Problem details: Repeat every record below exactly as it appears.

(Version difference data)
*** Block opens ***

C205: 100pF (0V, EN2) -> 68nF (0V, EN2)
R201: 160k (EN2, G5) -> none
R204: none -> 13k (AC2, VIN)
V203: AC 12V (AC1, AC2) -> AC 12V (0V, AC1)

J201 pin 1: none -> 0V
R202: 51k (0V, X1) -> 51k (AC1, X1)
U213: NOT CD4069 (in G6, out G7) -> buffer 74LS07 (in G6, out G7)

*** Block closes ***

Exercise solution:
C205: 100pF (0V, EN2) -> 68nF (0V, EN2)
R201: 160k (EN2, G5) -> none
R204: none -> 13k (AC2, VIN)
V203: AC 12V (AC1, AC2) -> AC 12V (0V, AC1)

J201 pin 1: none -> 0V
R202: 51k (0V, X1) -> 51k (AC1, X1)
U213: NOT CD4069 (in G6, out G7) -> buffer 74LS07 (in G6, out G7)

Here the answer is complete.